**WORK INSTRUCTIONS**
The material below holds pictures; leave them out and reproduce exactly the lines from the one with "pink ellipse: moved" through the one with "yellow pentagon: moved 1 px left, 2 px down", inclusive.

%%

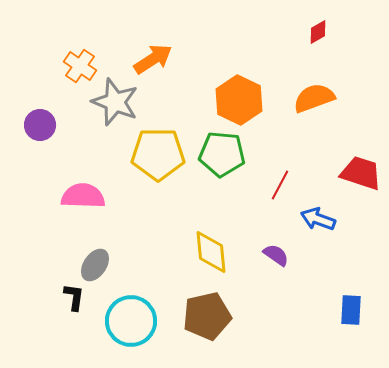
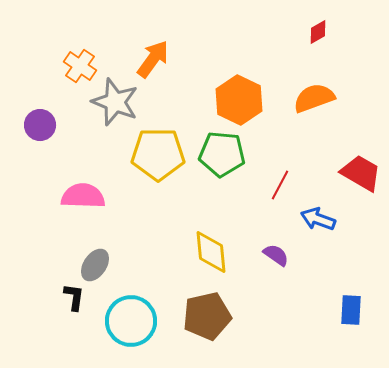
orange arrow: rotated 21 degrees counterclockwise
red trapezoid: rotated 12 degrees clockwise
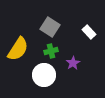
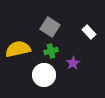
yellow semicircle: rotated 135 degrees counterclockwise
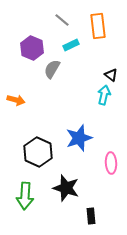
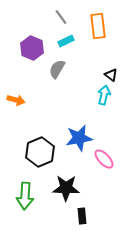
gray line: moved 1 px left, 3 px up; rotated 14 degrees clockwise
cyan rectangle: moved 5 px left, 4 px up
gray semicircle: moved 5 px right
blue star: rotated 8 degrees clockwise
black hexagon: moved 2 px right; rotated 12 degrees clockwise
pink ellipse: moved 7 px left, 4 px up; rotated 40 degrees counterclockwise
black star: rotated 16 degrees counterclockwise
black rectangle: moved 9 px left
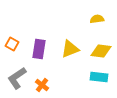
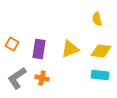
yellow semicircle: rotated 96 degrees counterclockwise
cyan rectangle: moved 1 px right, 2 px up
orange cross: moved 7 px up; rotated 24 degrees counterclockwise
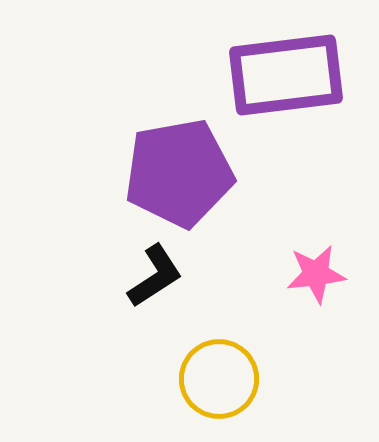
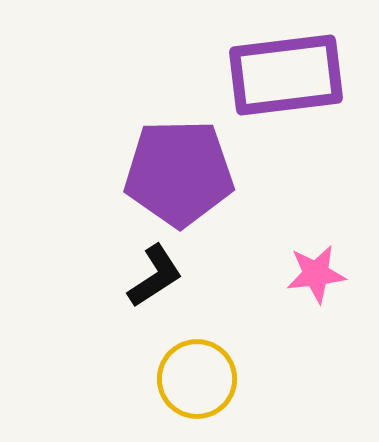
purple pentagon: rotated 9 degrees clockwise
yellow circle: moved 22 px left
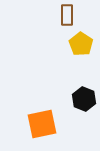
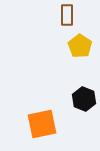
yellow pentagon: moved 1 px left, 2 px down
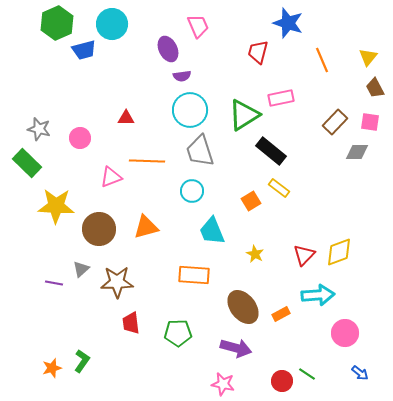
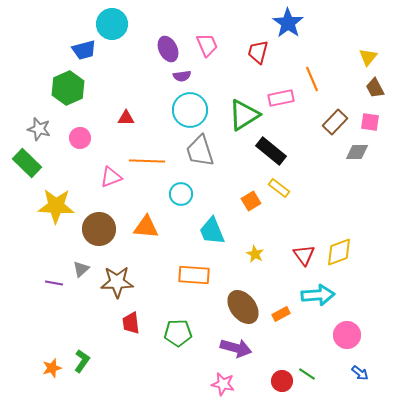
green hexagon at (57, 23): moved 11 px right, 65 px down
blue star at (288, 23): rotated 16 degrees clockwise
pink trapezoid at (198, 26): moved 9 px right, 19 px down
orange line at (322, 60): moved 10 px left, 19 px down
cyan circle at (192, 191): moved 11 px left, 3 px down
orange triangle at (146, 227): rotated 20 degrees clockwise
red triangle at (304, 255): rotated 20 degrees counterclockwise
pink circle at (345, 333): moved 2 px right, 2 px down
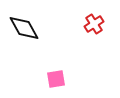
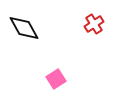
pink square: rotated 24 degrees counterclockwise
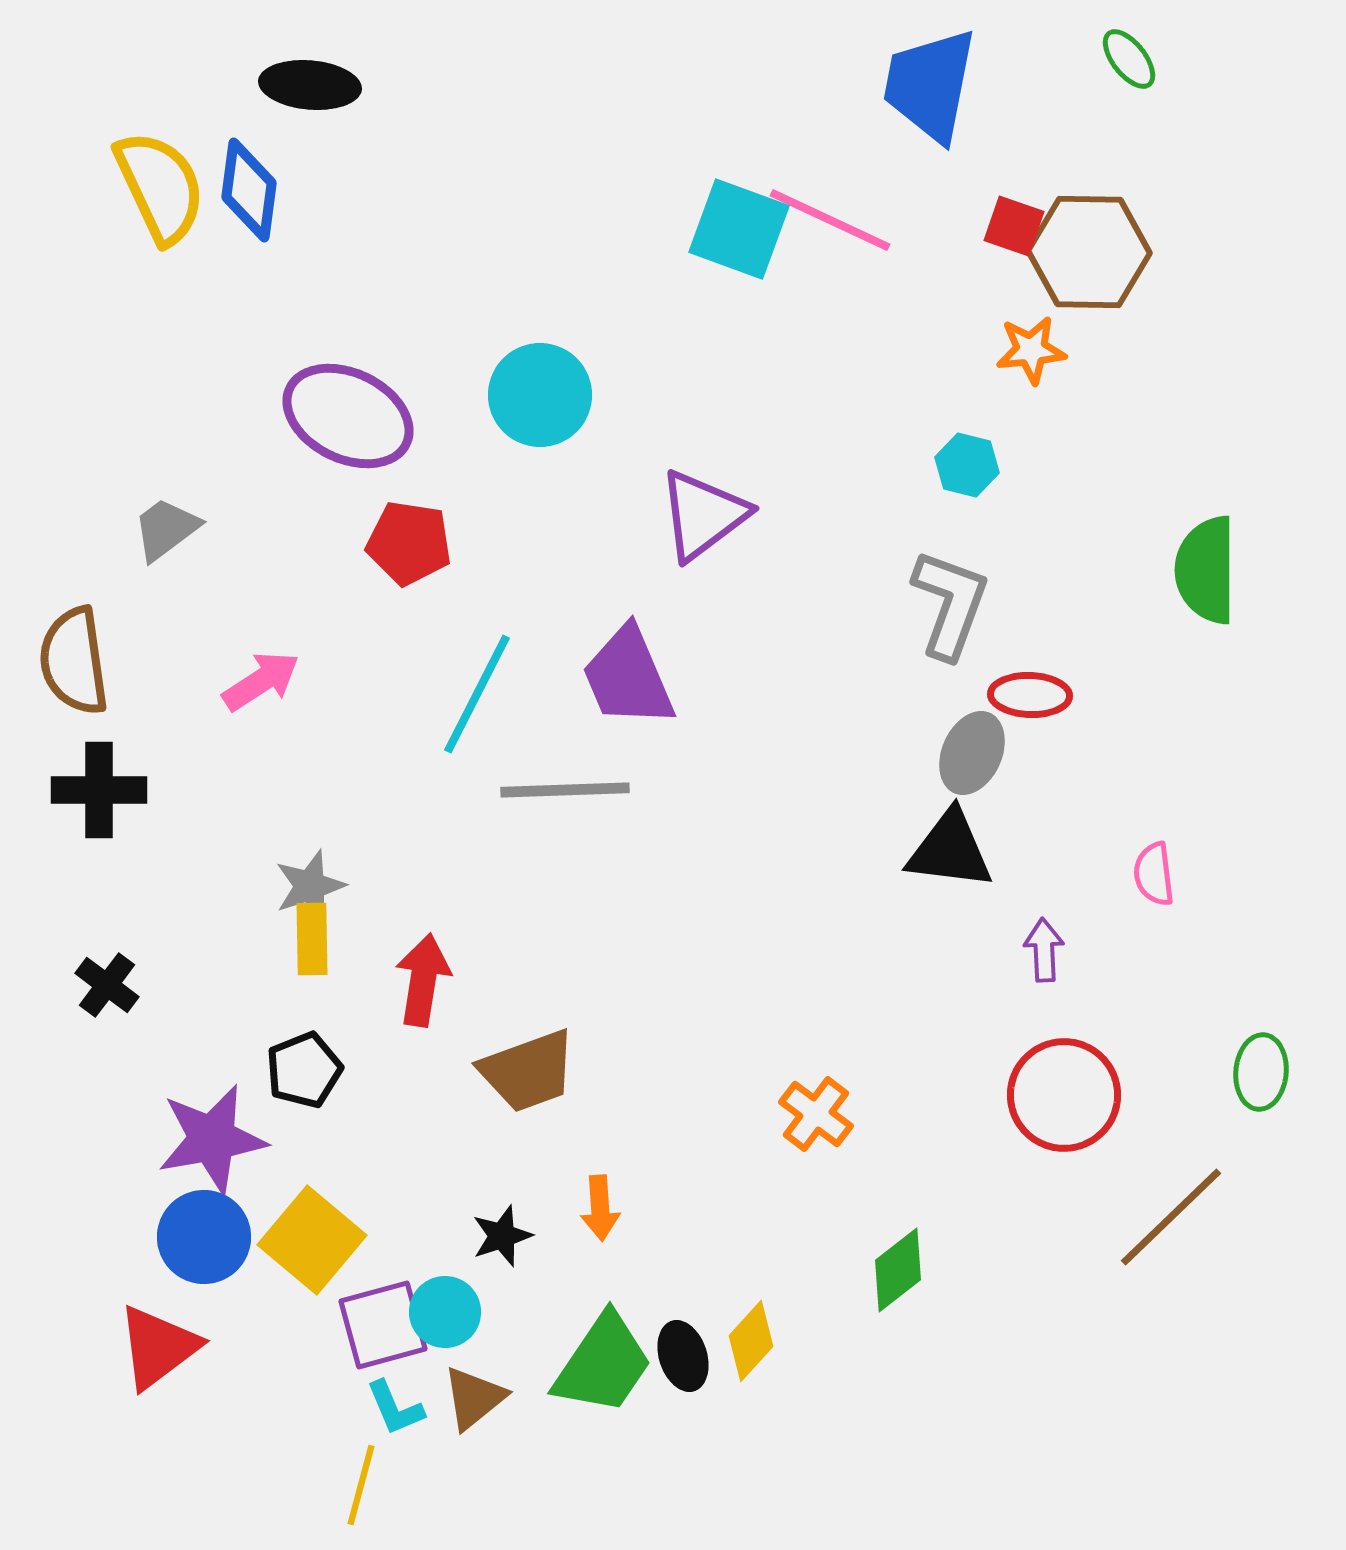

%%

**WRITTEN REPLY**
pink ellipse: moved 7 px left, 4 px up; rotated 40 degrees counterclockwise
black star: rotated 16 degrees counterclockwise
black rectangle: moved 9 px left
yellow semicircle: rotated 96 degrees counterclockwise
cyan rectangle: moved 1 px right, 2 px up
orange cross: moved 7 px up; rotated 24 degrees counterclockwise
purple pentagon: rotated 9 degrees clockwise
yellow circle: moved 22 px left
yellow pentagon: moved 1 px left, 2 px down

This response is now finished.